▼

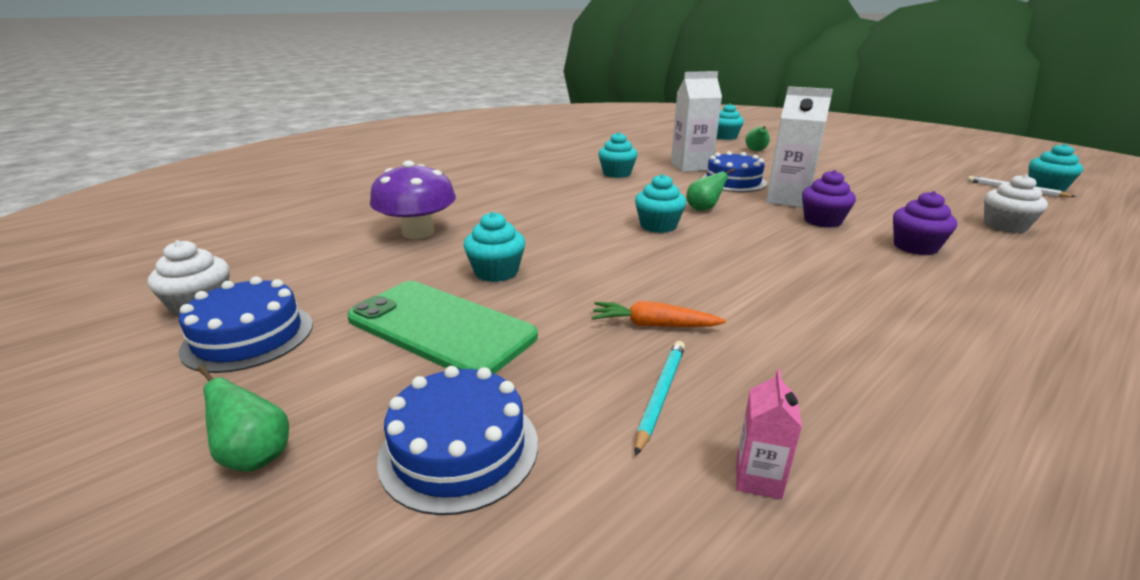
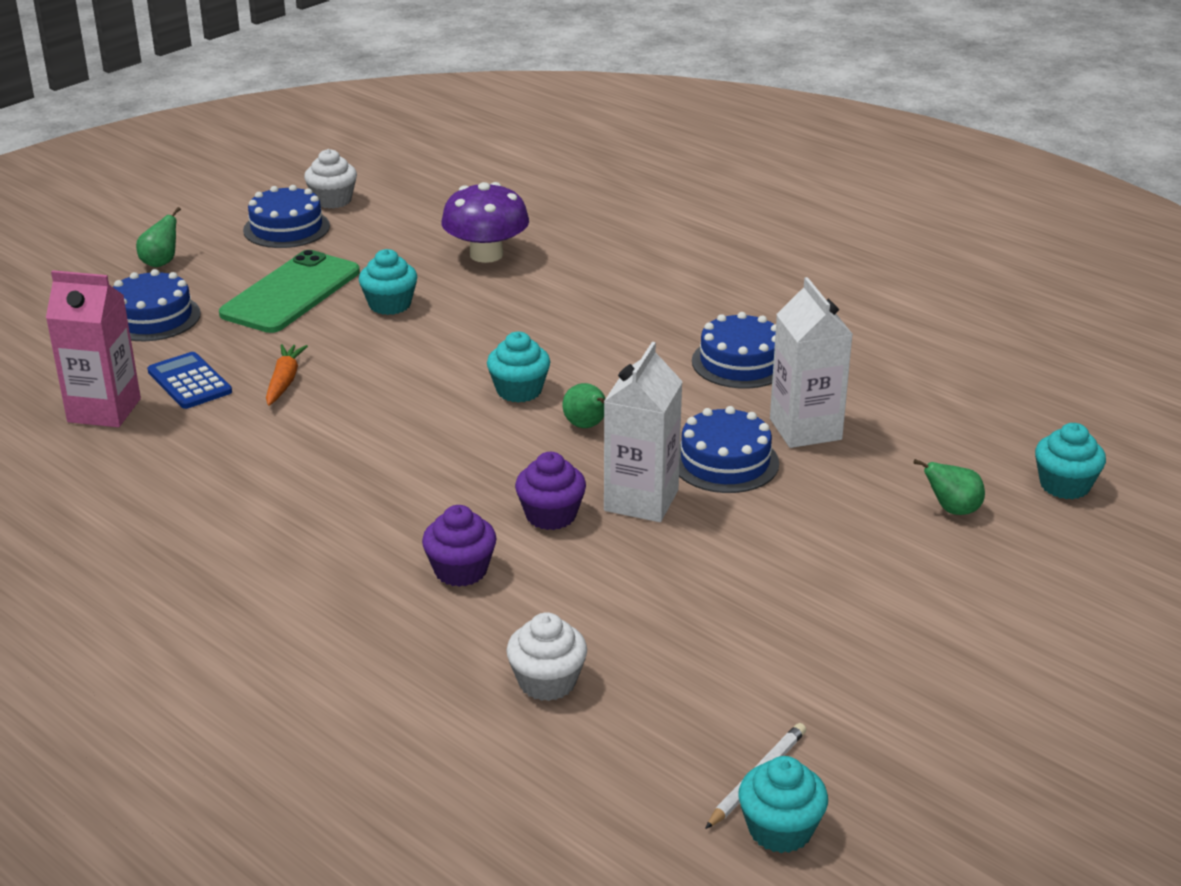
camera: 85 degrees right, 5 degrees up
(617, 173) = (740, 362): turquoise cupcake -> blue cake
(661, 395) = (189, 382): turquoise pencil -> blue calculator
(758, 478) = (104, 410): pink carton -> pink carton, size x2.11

▲
▼

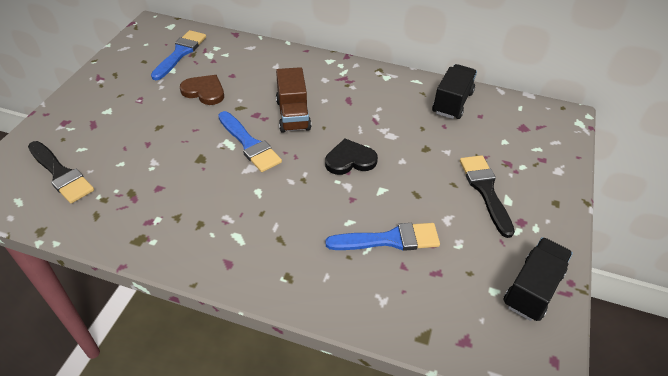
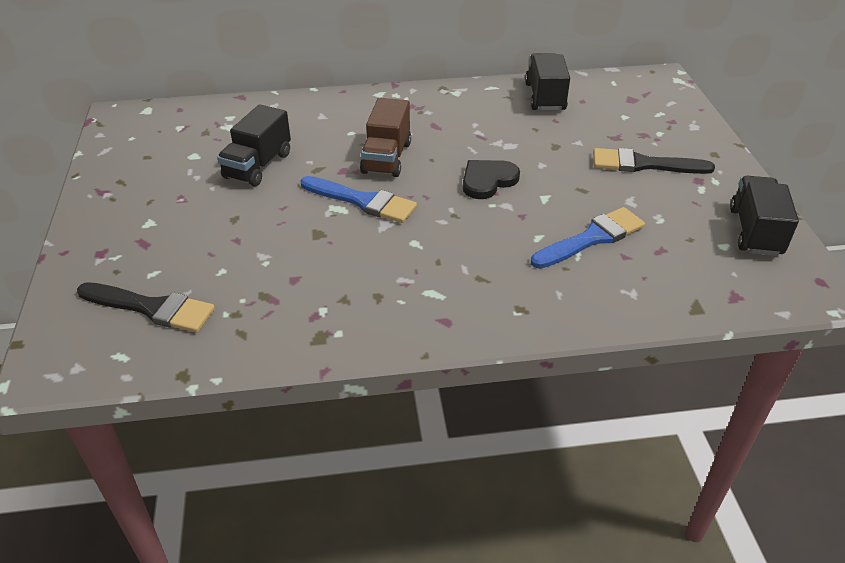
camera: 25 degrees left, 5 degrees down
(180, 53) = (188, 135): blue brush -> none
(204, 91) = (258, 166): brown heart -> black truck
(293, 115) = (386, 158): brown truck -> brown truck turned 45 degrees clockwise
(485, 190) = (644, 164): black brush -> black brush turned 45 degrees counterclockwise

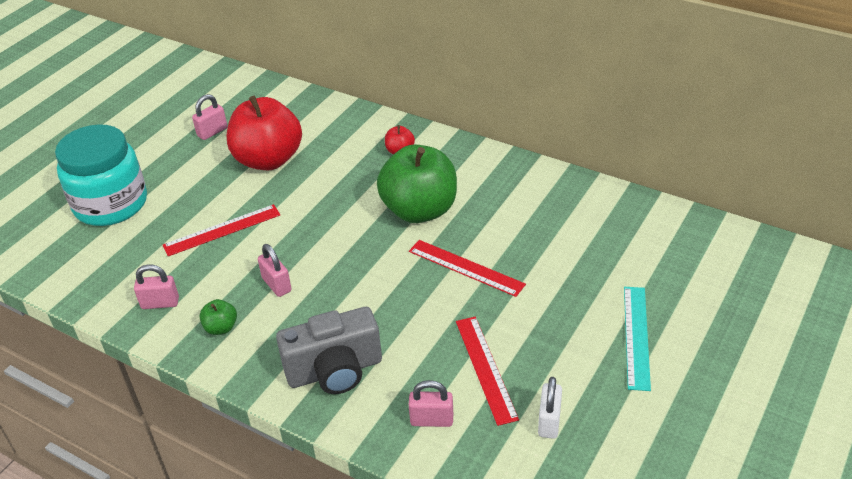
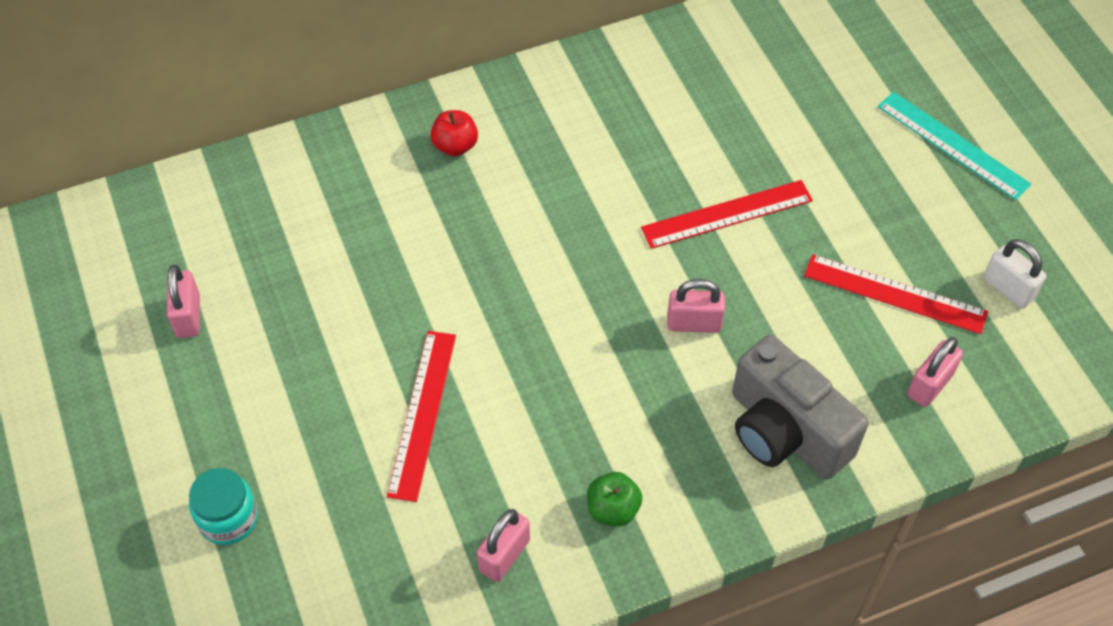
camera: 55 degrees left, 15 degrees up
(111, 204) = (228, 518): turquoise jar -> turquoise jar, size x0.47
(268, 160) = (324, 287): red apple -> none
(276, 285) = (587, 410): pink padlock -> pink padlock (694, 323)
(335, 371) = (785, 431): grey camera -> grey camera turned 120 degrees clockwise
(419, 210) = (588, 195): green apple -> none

▲
▼

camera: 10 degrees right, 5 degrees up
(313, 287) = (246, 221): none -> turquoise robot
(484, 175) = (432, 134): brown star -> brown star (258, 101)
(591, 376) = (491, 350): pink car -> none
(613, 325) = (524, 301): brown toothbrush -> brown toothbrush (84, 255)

▲

Exact duplication is required for the lines above, from the line that contains "camera: 85 degrees right, 5 degrees up" to the line that contains "(758, 478) = (104, 410): pink", inclusive; omit all others.

camera: 85 degrees right, 5 degrees up
(617, 173) = (740, 362): turquoise cupcake -> blue cake
(661, 395) = (189, 382): turquoise pencil -> blue calculator
(758, 478) = (104, 410): pink carton -> pink carton, size x2.11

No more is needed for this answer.